§ What is being asked
Whenever a line in the listing below holds the string "Backup", include it in the count. Say how many such lines there are and nothing more.

§ Data for review
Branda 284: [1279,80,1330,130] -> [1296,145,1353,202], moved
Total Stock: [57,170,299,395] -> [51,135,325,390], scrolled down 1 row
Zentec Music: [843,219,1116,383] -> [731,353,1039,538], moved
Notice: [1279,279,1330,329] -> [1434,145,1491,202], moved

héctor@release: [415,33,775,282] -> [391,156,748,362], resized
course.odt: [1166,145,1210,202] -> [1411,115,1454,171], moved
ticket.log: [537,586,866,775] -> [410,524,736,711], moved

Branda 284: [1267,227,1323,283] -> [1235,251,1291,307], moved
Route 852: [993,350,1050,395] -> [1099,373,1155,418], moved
...
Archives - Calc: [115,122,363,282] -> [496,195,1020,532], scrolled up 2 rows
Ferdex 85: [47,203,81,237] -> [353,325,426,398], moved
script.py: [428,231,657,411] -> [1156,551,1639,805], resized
--
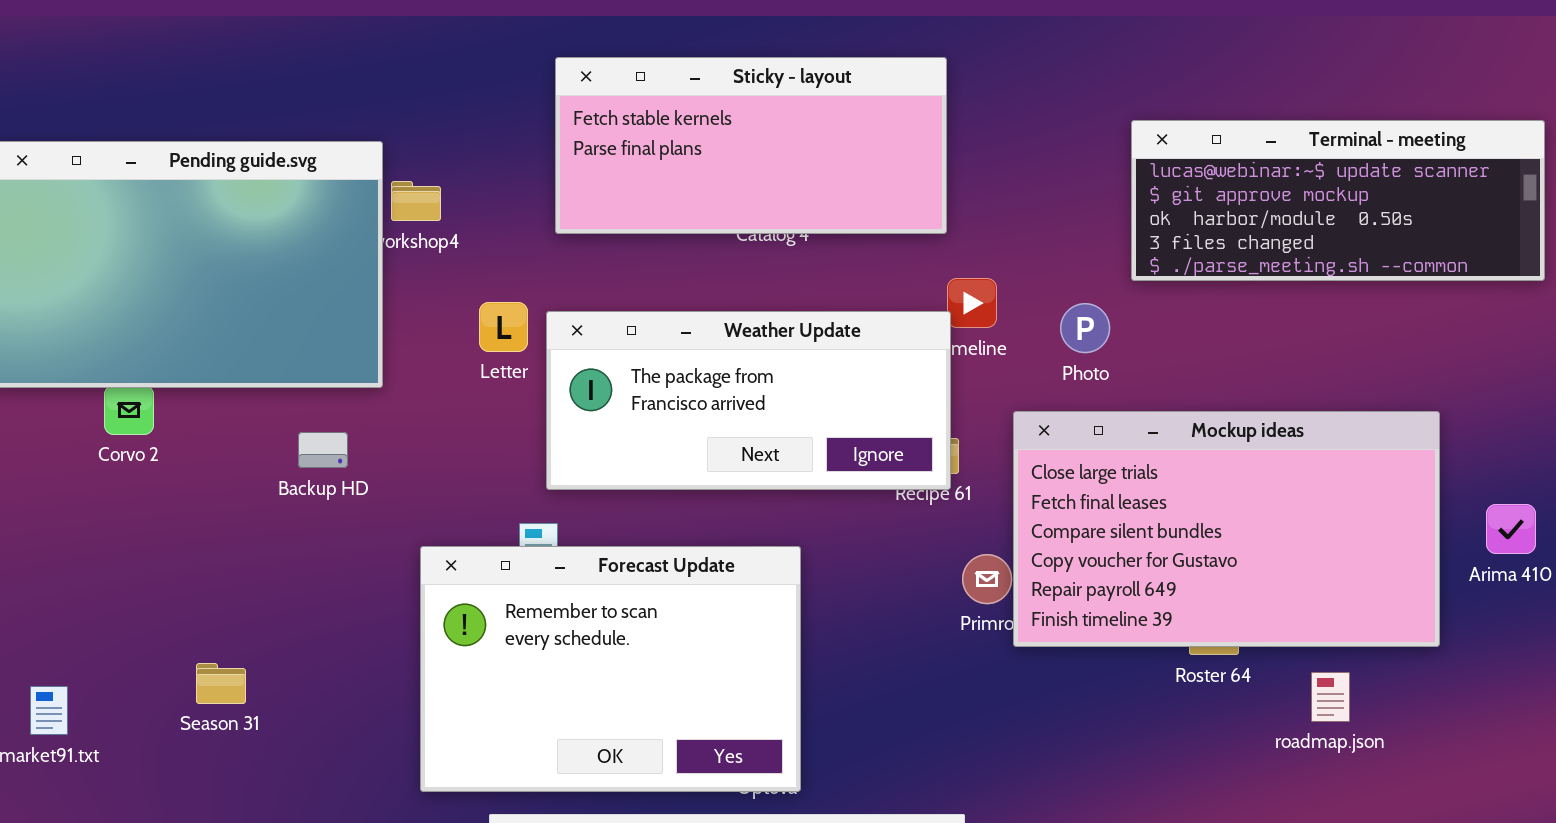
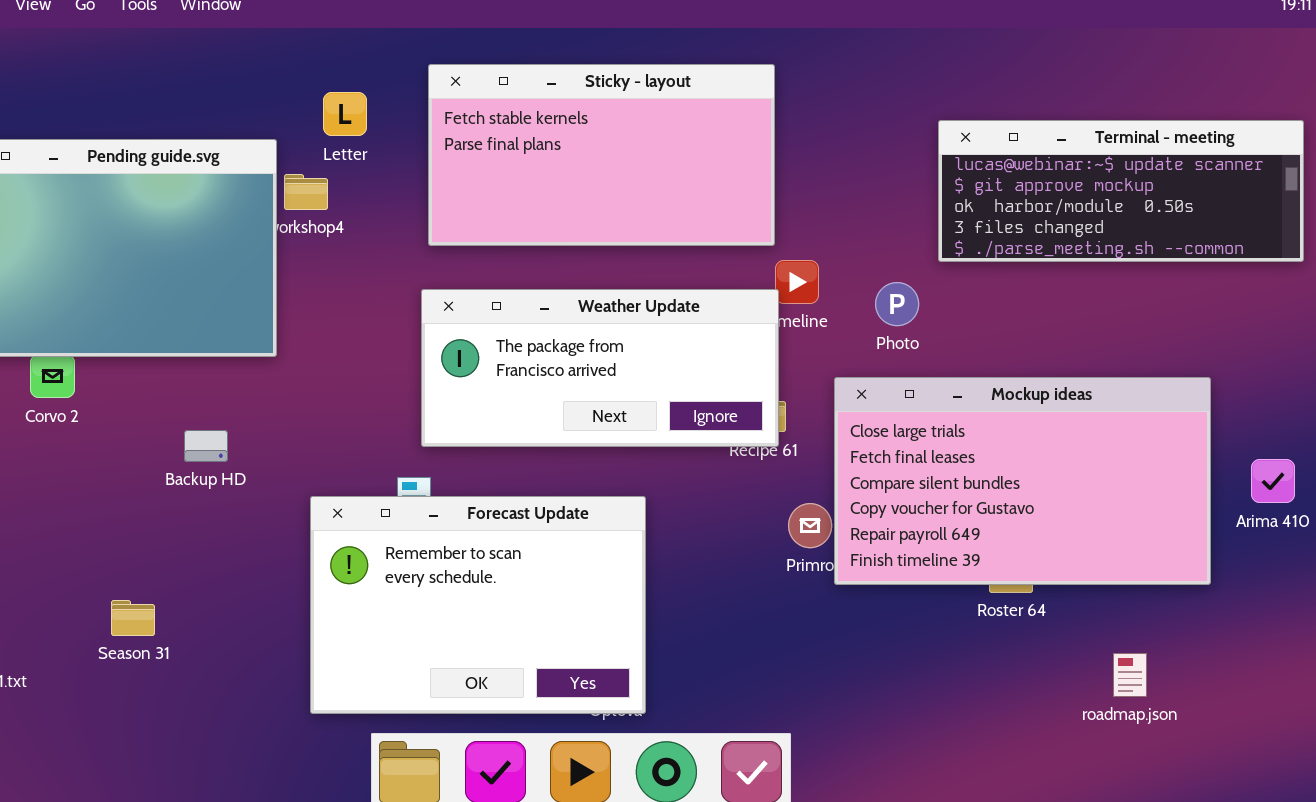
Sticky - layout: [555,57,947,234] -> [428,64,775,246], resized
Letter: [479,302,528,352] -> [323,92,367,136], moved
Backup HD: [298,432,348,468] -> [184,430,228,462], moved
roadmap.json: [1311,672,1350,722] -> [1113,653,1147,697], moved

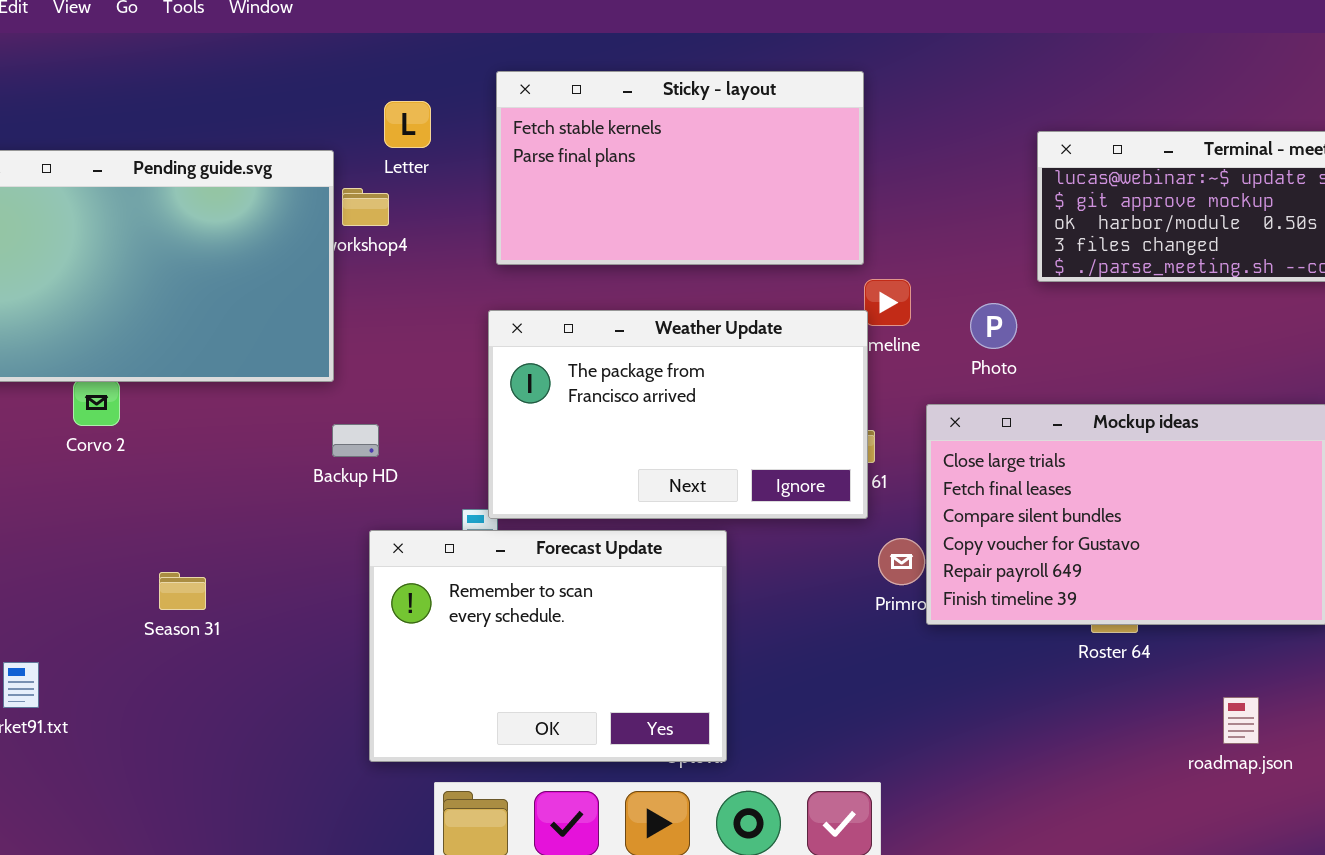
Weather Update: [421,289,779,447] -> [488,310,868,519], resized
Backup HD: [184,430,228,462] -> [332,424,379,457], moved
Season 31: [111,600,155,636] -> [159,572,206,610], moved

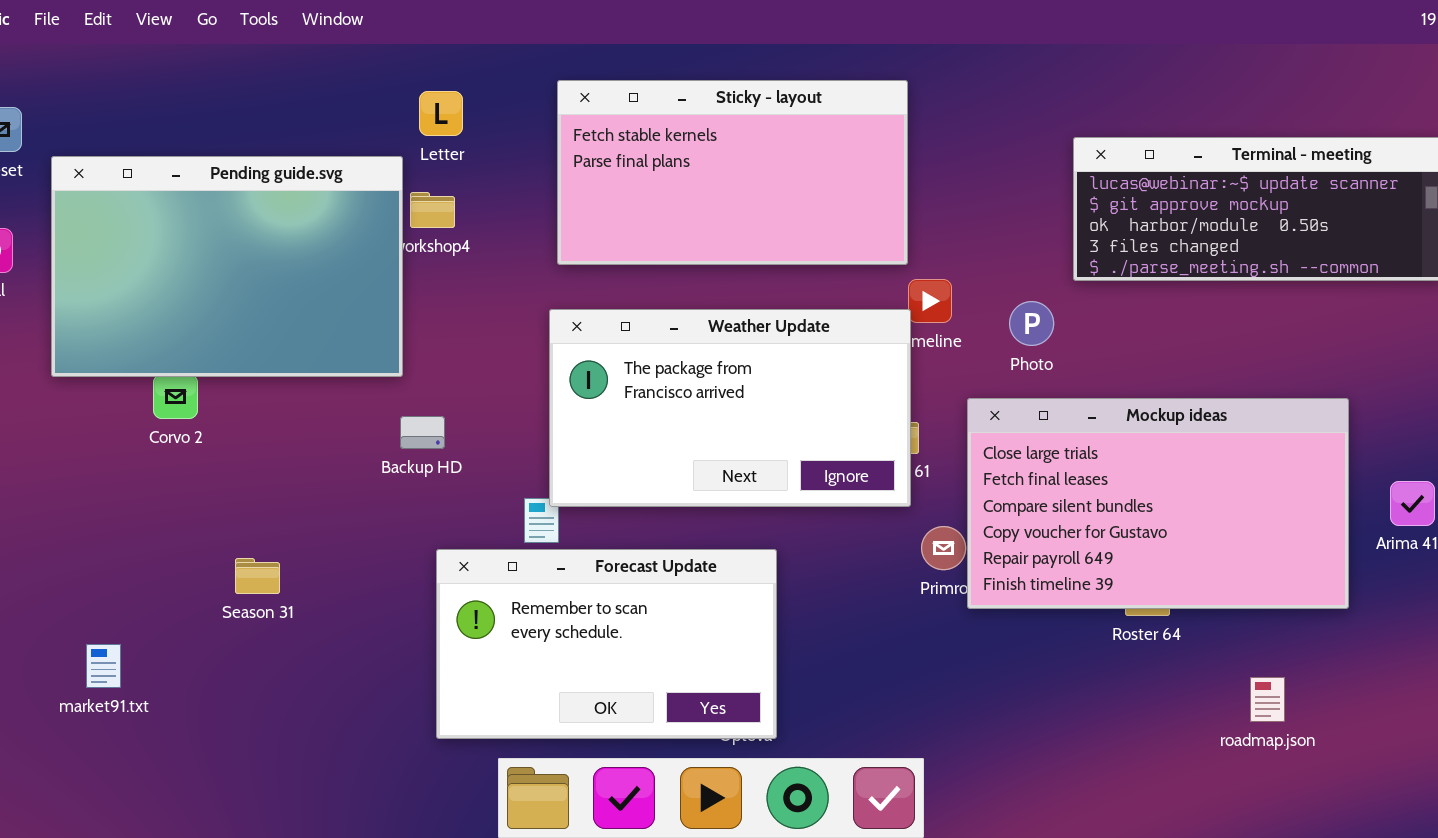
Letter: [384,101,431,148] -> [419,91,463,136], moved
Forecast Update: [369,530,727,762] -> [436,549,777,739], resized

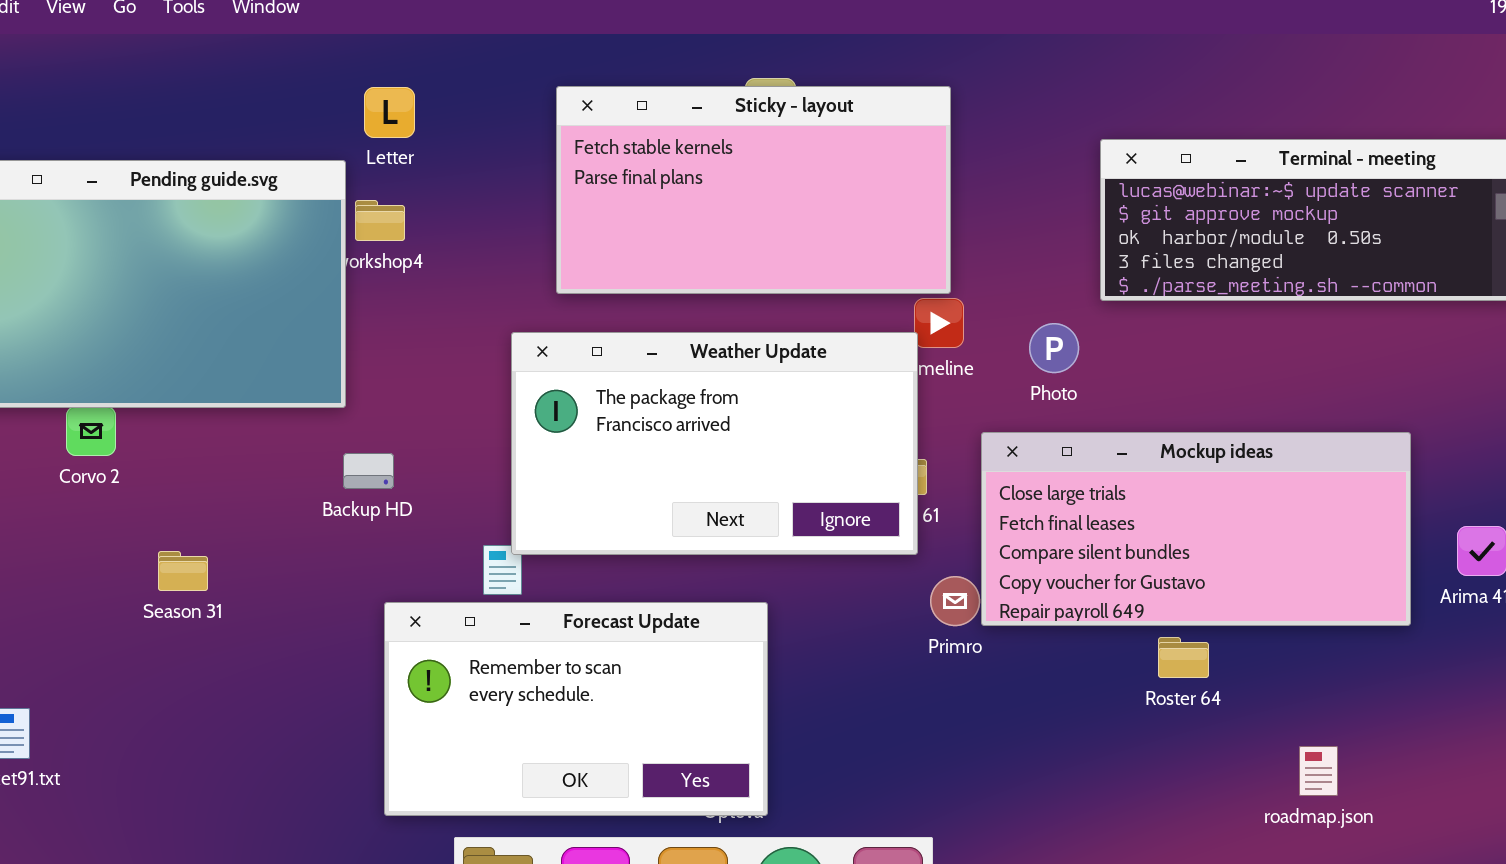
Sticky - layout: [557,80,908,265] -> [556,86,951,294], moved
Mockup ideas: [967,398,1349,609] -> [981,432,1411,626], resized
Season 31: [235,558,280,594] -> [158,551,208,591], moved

§ Task output
2